▸ Data for review:
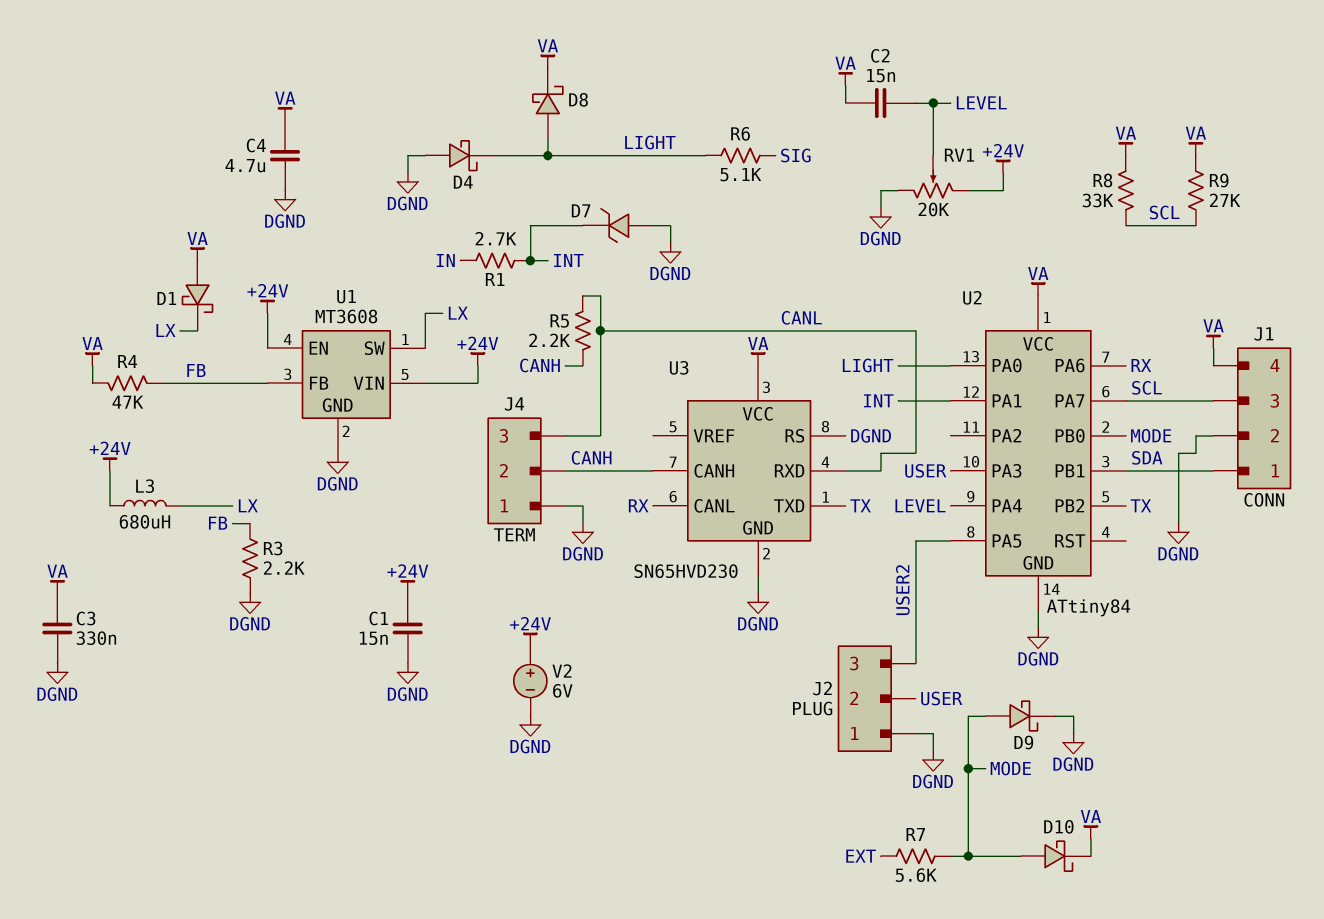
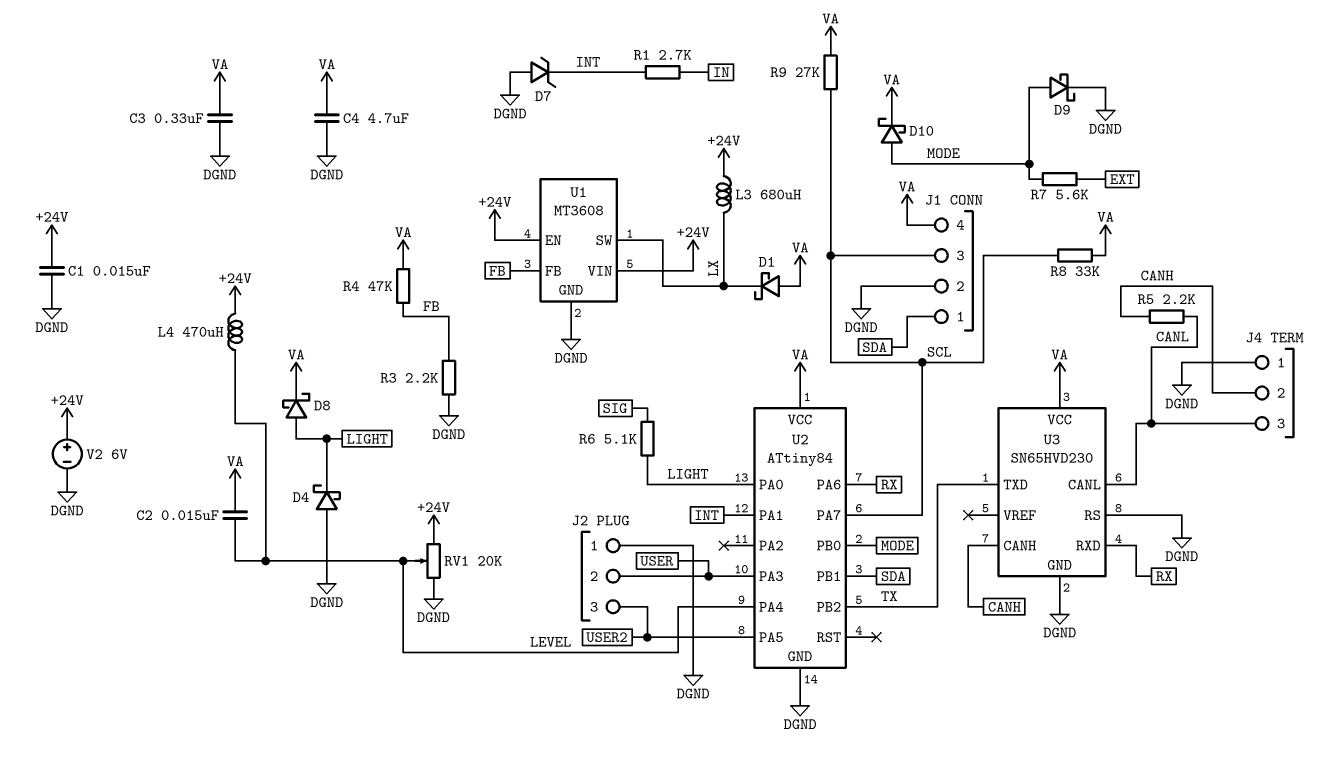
L4: none -> 470uH (+24V, LEVEL)
U3 pin CANL: RX -> CANL
U3 pin RXD: CANL -> RX

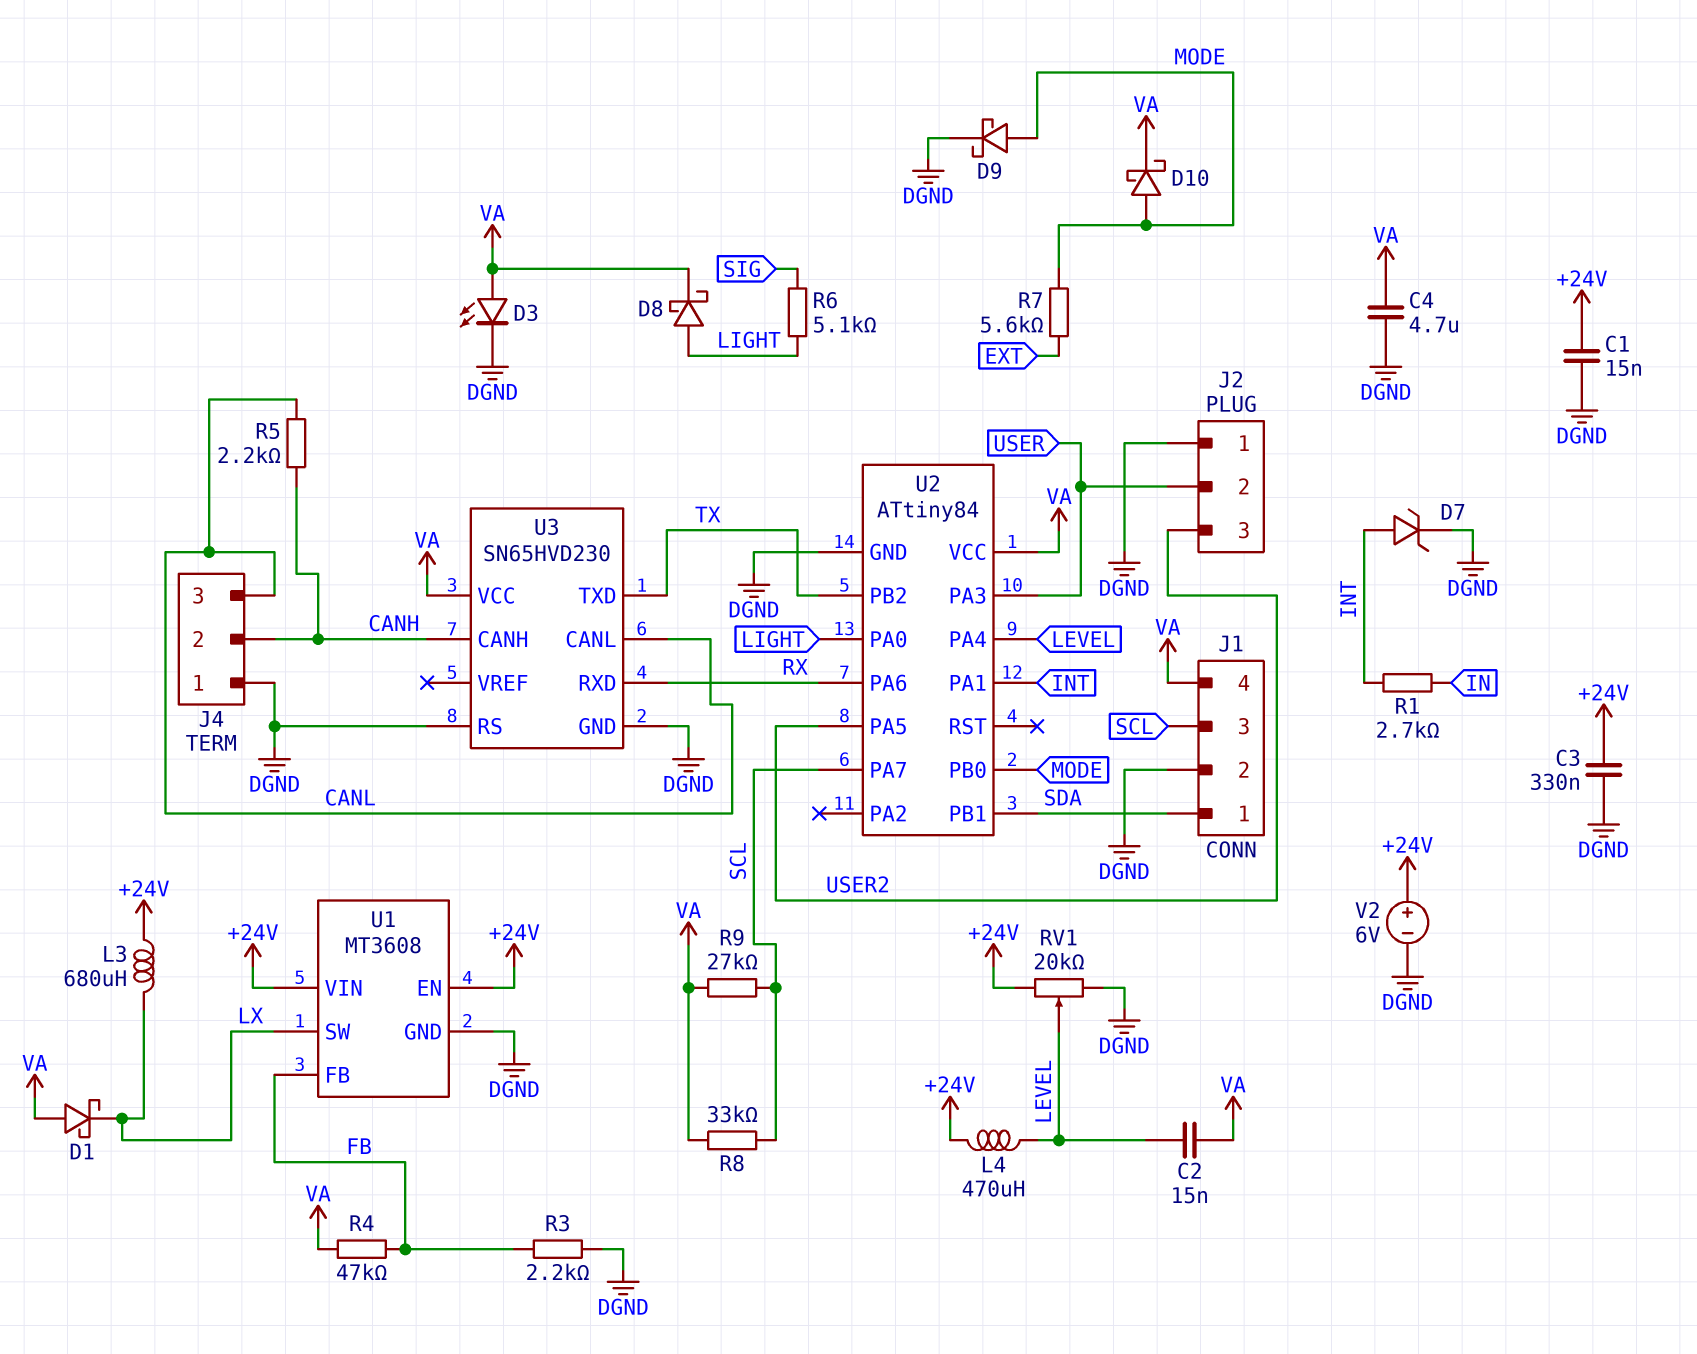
C3: 330nF (DGND, VA) -> 330nF (+24V, DGND)
D3: none -> LED (A VA, K DGND)
D4: schottky (A DGND, K LIGHT) -> none
D7: zener (A DGND, K INT) -> zener (A INT, K DGND)

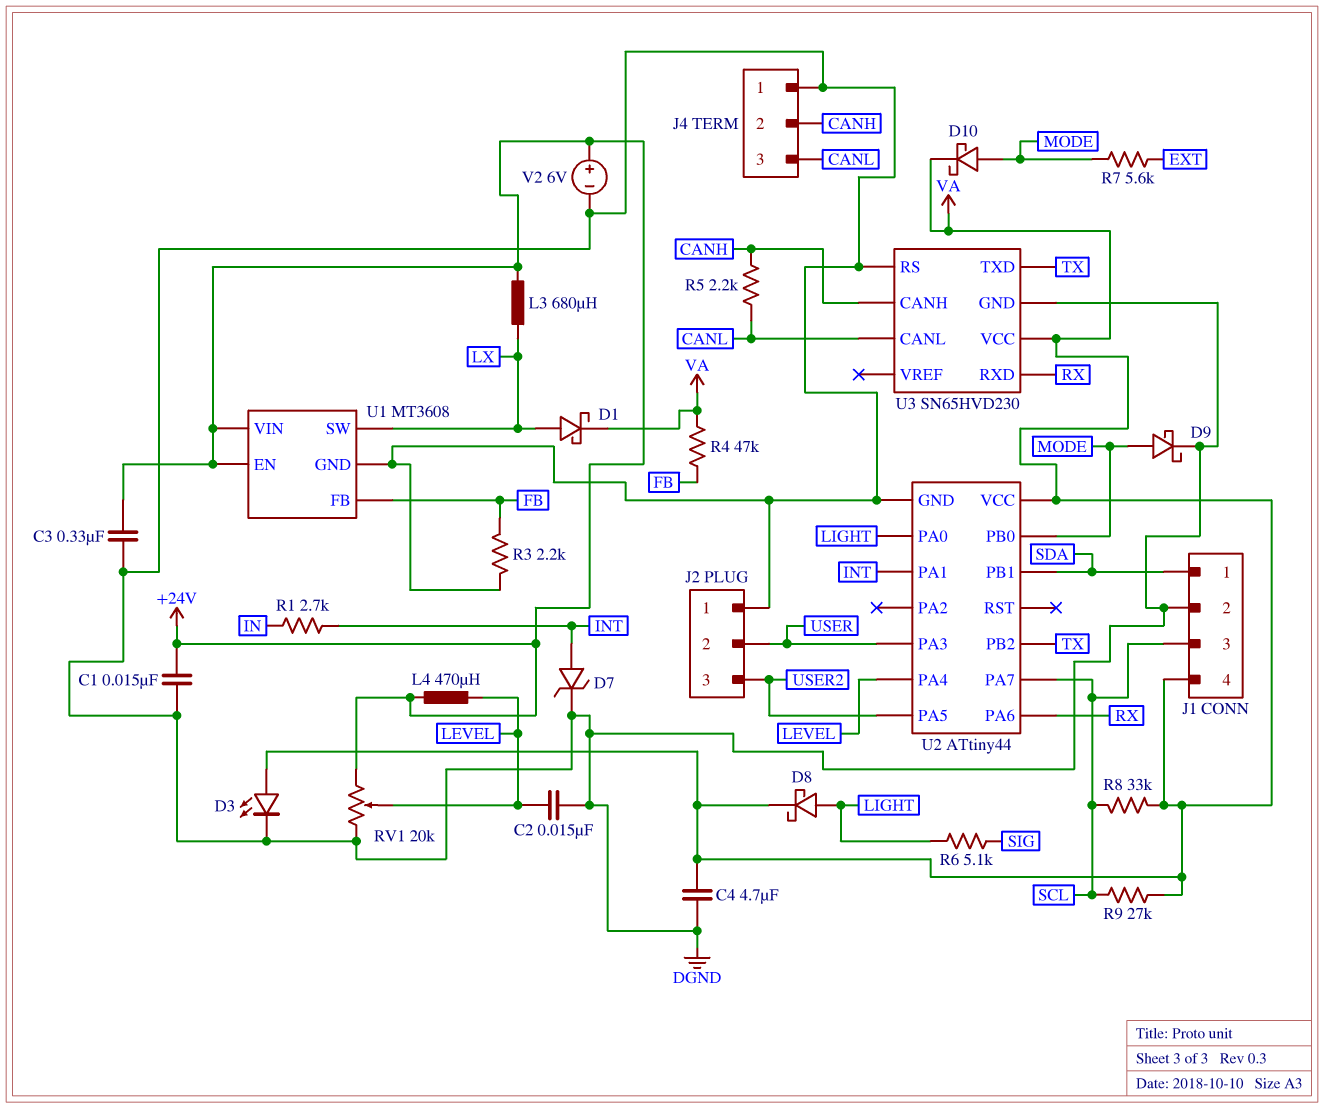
C2: 15nF (LEVEL, VA) -> 15nF (DGND, LEVEL)
D1: schottky (A VA, K LX) -> schottky (A LX, K VA)
U2: ATtiny84 -> ATtiny44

▸ Required action:
Lines with "none" in the records above: copy every one of them.

▸ Task response:
L4: none -> 470uH (+24V, LEVEL)
D3: none -> LED (A VA, K DGND)
D4: schottky (A DGND, K LIGHT) -> none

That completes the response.